WHAT NEEDS TO BE DONE: Return all of the data below verbatim and exclude every picture.

MATERIAL FOR THIS EXERCISE:
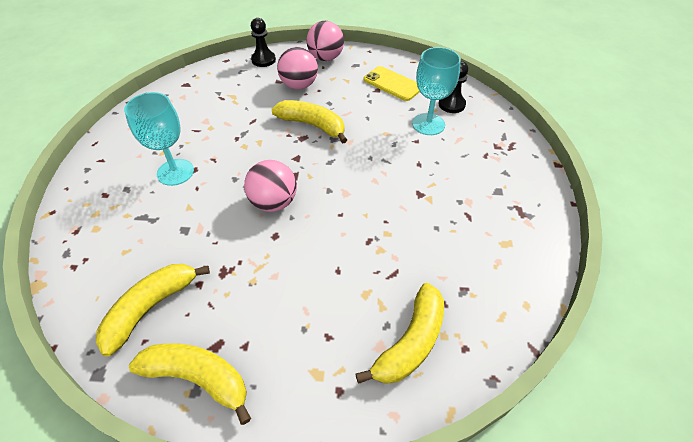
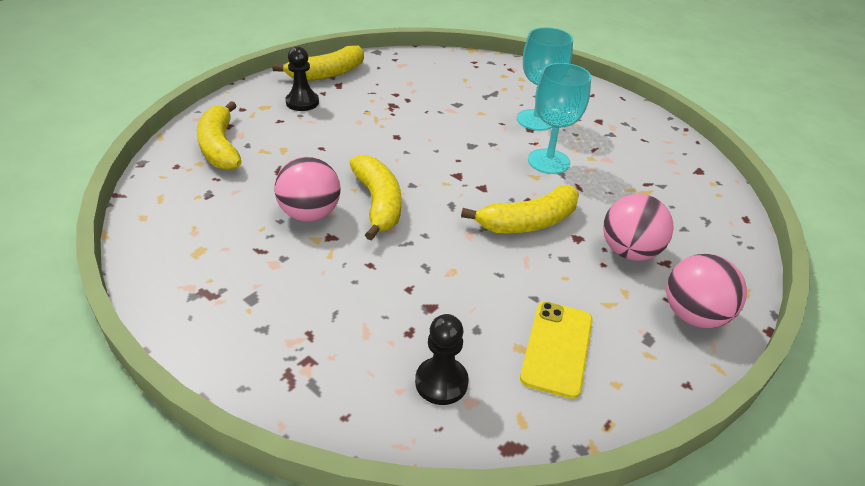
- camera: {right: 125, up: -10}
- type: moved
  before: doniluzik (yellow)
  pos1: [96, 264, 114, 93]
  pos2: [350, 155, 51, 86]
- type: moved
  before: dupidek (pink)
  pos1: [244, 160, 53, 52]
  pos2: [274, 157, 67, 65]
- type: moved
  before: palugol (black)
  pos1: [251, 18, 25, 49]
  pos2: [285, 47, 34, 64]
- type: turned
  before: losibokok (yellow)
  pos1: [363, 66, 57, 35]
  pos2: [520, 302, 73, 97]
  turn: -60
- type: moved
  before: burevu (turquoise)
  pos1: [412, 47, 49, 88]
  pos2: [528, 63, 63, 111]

RESPONSE AREA:
- camera: {right: 125, up: -10}
- type: moved
  before: doniluzik (yellow)
  pos1: [96, 264, 114, 93]
  pos2: [350, 155, 51, 86]
- type: moved
  before: dupidek (pink)
  pos1: [244, 160, 53, 52]
  pos2: [274, 157, 67, 65]
- type: moved
  before: palugol (black)
  pos1: [251, 18, 25, 49]
  pos2: [285, 47, 34, 64]
- type: turned
  before: losibokok (yellow)
  pos1: [363, 66, 57, 35]
  pos2: [520, 302, 73, 97]
  turn: -60
- type: moved
  before: burevu (turquoise)
  pos1: [412, 47, 49, 88]
  pos2: [528, 63, 63, 111]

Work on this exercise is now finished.